MATERIAL FOR THIS EXERCISE>
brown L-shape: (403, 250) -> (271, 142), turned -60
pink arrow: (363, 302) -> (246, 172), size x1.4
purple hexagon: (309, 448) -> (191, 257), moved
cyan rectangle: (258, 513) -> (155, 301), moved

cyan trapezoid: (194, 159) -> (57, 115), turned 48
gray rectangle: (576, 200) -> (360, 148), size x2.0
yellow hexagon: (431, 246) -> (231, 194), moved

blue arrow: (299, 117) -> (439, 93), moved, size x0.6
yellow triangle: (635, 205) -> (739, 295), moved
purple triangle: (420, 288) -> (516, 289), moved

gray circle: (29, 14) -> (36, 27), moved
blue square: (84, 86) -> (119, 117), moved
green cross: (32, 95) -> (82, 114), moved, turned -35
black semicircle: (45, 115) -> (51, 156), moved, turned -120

---

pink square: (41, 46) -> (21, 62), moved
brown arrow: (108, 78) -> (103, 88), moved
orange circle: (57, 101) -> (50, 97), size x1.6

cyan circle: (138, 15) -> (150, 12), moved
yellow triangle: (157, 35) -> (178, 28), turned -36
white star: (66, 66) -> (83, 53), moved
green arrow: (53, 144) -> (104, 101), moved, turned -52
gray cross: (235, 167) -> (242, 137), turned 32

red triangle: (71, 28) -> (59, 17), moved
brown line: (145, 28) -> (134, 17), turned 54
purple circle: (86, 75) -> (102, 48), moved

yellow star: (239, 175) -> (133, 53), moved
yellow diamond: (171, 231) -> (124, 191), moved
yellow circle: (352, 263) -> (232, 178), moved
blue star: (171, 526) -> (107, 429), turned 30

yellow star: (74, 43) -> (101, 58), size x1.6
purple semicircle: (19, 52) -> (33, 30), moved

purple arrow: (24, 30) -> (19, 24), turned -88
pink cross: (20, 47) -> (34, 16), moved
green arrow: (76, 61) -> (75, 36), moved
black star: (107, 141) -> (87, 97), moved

ACTION ITEM>
In the listing above, locate the line containing "brown L-shape: (403, 250)" and the line containing "gray circle: (29, 14) -> (36, 27), moved". Transcribe those two lines and everything between them, exactly as written.

RESPONSE AREA>
brown L-shape: (403, 250) -> (271, 142), turned -60
pink arrow: (363, 302) -> (246, 172), size x1.4
purple hexagon: (309, 448) -> (191, 257), moved
cyan rectangle: (258, 513) -> (155, 301), moved

cyan trapezoid: (194, 159) -> (57, 115), turned 48
gray rectangle: (576, 200) -> (360, 148), size x2.0
yellow hexagon: (431, 246) -> (231, 194), moved

blue arrow: (299, 117) -> (439, 93), moved, size x0.6
yellow triangle: (635, 205) -> (739, 295), moved
purple triangle: (420, 288) -> (516, 289), moved

gray circle: (29, 14) -> (36, 27), moved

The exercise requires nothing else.